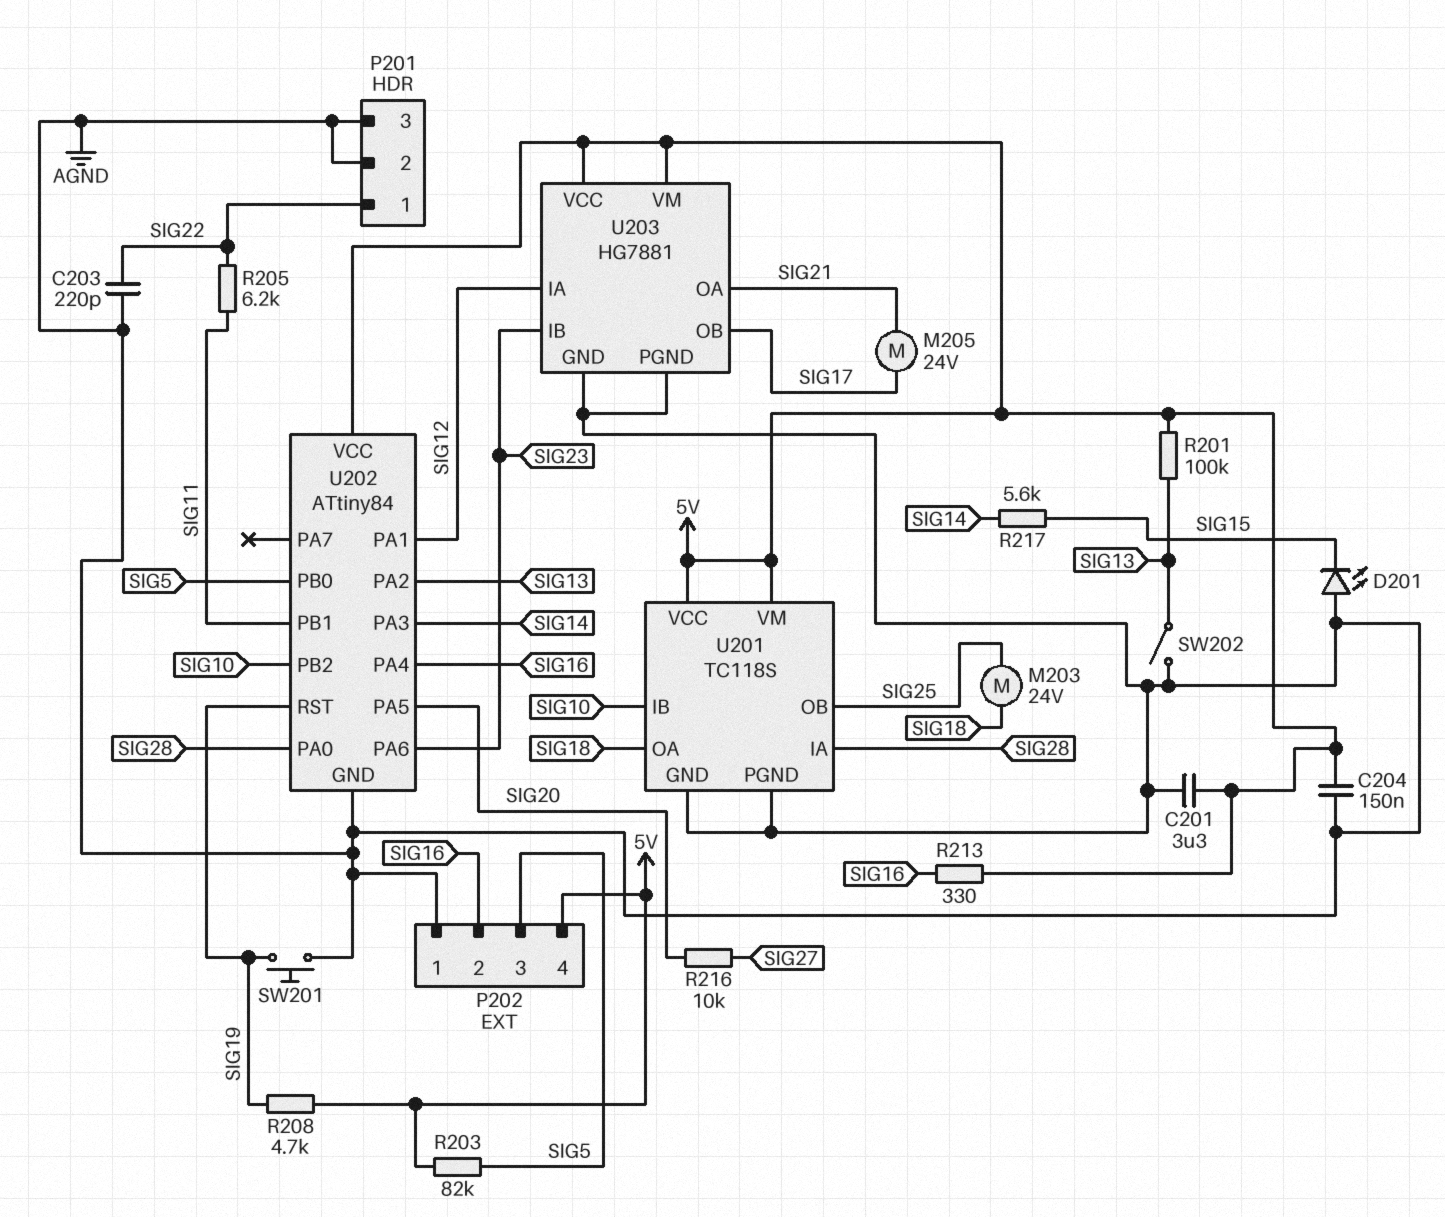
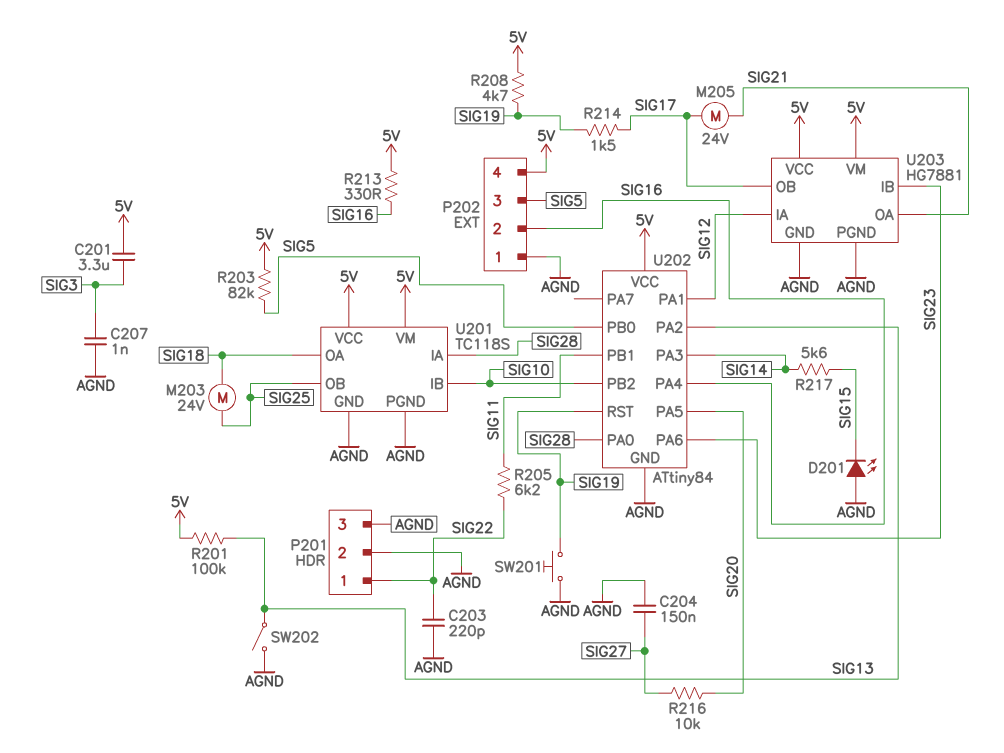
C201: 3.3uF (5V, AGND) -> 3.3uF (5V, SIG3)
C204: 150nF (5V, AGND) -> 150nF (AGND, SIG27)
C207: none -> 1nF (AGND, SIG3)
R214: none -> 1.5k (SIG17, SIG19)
---
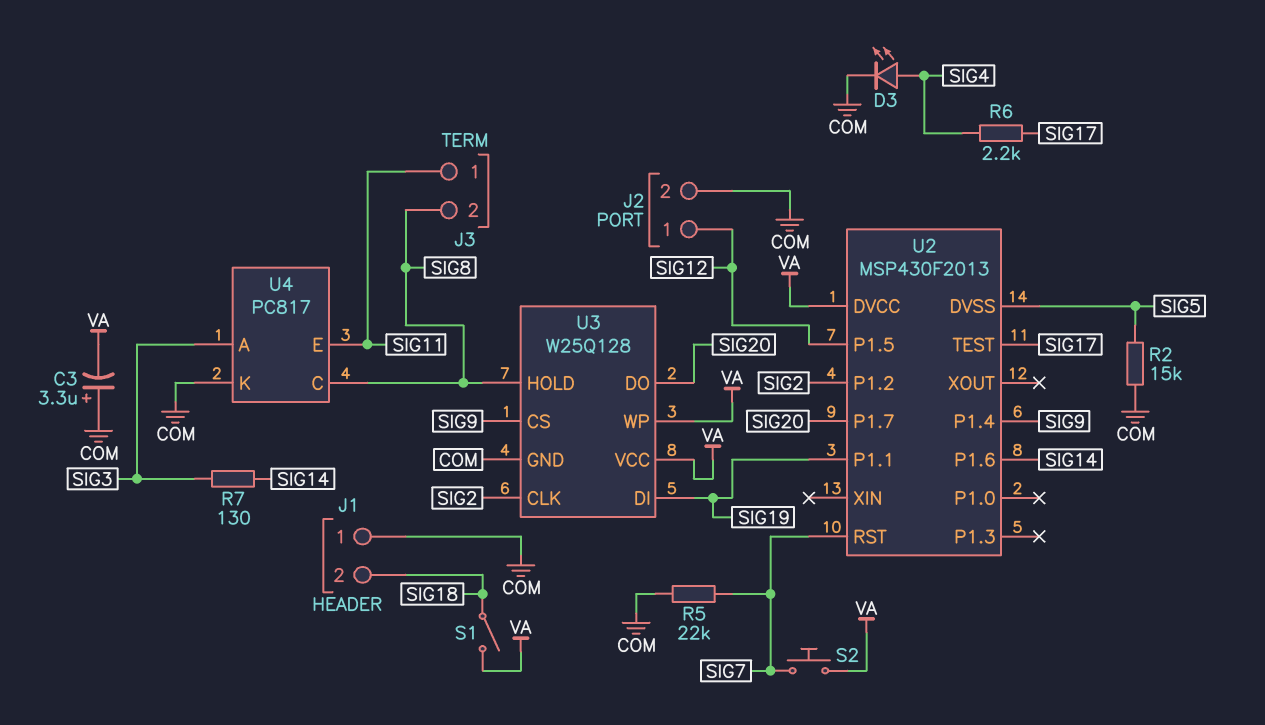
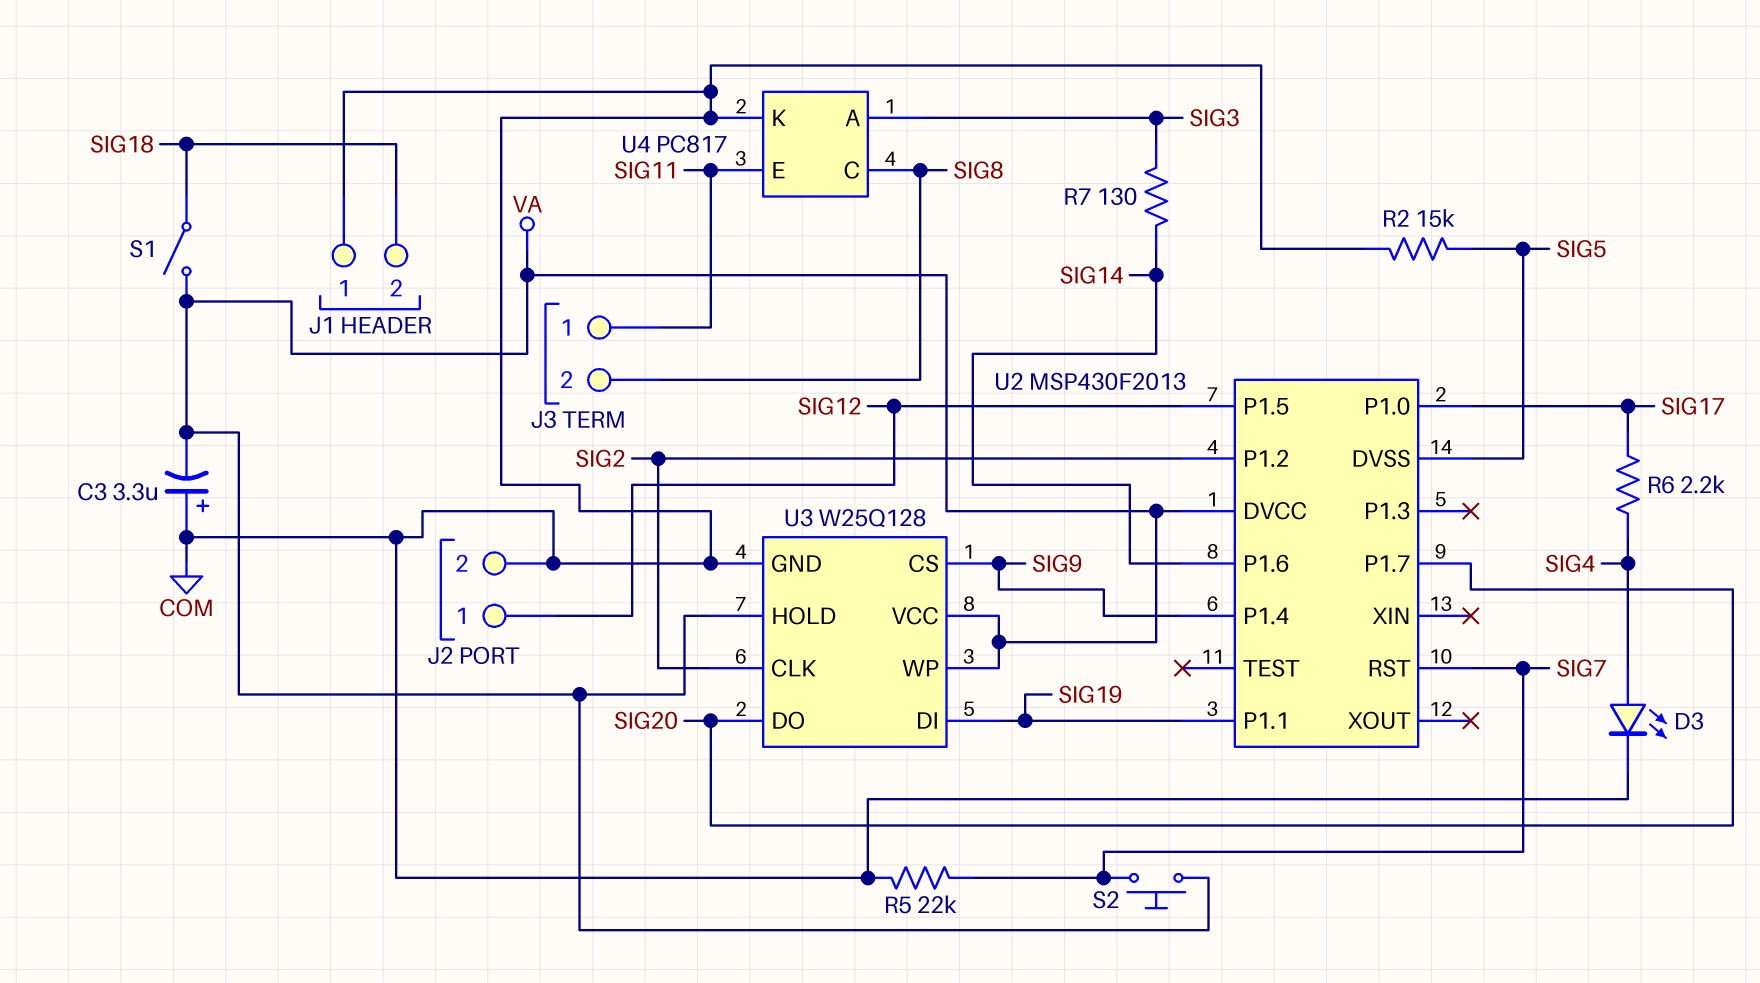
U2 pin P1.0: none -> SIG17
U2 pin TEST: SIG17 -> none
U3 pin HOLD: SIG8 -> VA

ASSIGNMENT: The lines in the entries above that carry the word "none" must be copied.

COMPLETED TASK:
C207: none -> 1nF (AGND, SIG3)
R214: none -> 1.5k (SIG17, SIG19)
U2 pin P1.0: none -> SIG17
U2 pin TEST: SIG17 -> none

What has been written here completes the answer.